==== RECORD EXCERPTS ====
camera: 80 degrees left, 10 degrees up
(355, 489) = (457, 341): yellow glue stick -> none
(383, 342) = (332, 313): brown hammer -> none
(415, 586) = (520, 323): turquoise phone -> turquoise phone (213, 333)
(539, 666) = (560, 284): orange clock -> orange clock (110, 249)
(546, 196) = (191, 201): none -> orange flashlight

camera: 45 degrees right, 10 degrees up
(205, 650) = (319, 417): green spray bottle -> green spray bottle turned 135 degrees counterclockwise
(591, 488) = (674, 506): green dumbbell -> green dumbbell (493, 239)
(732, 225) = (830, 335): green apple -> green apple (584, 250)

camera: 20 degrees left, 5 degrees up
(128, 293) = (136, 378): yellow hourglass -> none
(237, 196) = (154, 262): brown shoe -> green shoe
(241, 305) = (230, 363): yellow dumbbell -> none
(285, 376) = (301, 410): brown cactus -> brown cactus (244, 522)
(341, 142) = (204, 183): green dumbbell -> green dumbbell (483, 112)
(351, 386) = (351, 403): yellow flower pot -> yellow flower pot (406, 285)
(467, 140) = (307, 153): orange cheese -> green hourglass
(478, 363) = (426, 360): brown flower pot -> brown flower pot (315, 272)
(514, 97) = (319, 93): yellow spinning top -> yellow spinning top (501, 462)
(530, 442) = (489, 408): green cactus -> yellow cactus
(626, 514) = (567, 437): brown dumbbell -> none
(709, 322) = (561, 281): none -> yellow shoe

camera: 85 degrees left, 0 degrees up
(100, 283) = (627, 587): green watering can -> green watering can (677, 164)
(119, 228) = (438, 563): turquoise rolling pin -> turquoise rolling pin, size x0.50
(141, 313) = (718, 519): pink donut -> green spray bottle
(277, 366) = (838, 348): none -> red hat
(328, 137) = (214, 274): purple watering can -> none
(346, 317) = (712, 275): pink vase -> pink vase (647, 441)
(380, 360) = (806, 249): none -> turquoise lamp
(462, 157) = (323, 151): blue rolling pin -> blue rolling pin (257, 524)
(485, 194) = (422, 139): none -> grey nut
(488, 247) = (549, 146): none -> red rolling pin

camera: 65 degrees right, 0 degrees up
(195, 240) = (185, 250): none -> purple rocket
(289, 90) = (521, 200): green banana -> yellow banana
====
### INSTRUCTIONS FOR THE TASK
Repeat all the records without altering a single word.

### RESPONSE TO THE TASK
camera: 80 degrees left, 10 degrees up
(355, 489) = (457, 341): yellow glue stick -> none
(383, 342) = (332, 313): brown hammer -> none
(415, 586) = (520, 323): turquoise phone -> turquoise phone (213, 333)
(539, 666) = (560, 284): orange clock -> orange clock (110, 249)
(546, 196) = (191, 201): none -> orange flashlight

camera: 45 degrees right, 10 degrees up
(205, 650) = (319, 417): green spray bottle -> green spray bottle turned 135 degrees counterclockwise
(591, 488) = (674, 506): green dumbbell -> green dumbbell (493, 239)
(732, 225) = (830, 335): green apple -> green apple (584, 250)

camera: 20 degrees left, 5 degrees up
(128, 293) = (136, 378): yellow hourglass -> none
(237, 196) = (154, 262): brown shoe -> green shoe
(241, 305) = (230, 363): yellow dumbbell -> none
(285, 376) = (301, 410): brown cactus -> brown cactus (244, 522)
(341, 142) = (204, 183): green dumbbell -> green dumbbell (483, 112)
(351, 386) = (351, 403): yellow flower pot -> yellow flower pot (406, 285)
(467, 140) = (307, 153): orange cheese -> green hourglass
(478, 363) = (426, 360): brown flower pot -> brown flower pot (315, 272)
(514, 97) = (319, 93): yellow spinning top -> yellow spinning top (501, 462)
(530, 442) = (489, 408): green cactus -> yellow cactus
(626, 514) = (567, 437): brown dumbbell -> none
(709, 322) = (561, 281): none -> yellow shoe

camera: 85 degrees left, 0 degrees up
(100, 283) = (627, 587): green watering can -> green watering can (677, 164)
(119, 228) = (438, 563): turquoise rolling pin -> turquoise rolling pin, size x0.50
(141, 313) = (718, 519): pink donut -> green spray bottle
(277, 366) = (838, 348): none -> red hat
(328, 137) = (214, 274): purple watering can -> none
(346, 317) = (712, 275): pink vase -> pink vase (647, 441)
(380, 360) = (806, 249): none -> turquoise lamp
(462, 157) = (323, 151): blue rolling pin -> blue rolling pin (257, 524)
(485, 194) = (422, 139): none -> grey nut
(488, 247) = (549, 146): none -> red rolling pin

camera: 65 degrees right, 0 degrees up
(195, 240) = (185, 250): none -> purple rocket
(289, 90) = (521, 200): green banana -> yellow banana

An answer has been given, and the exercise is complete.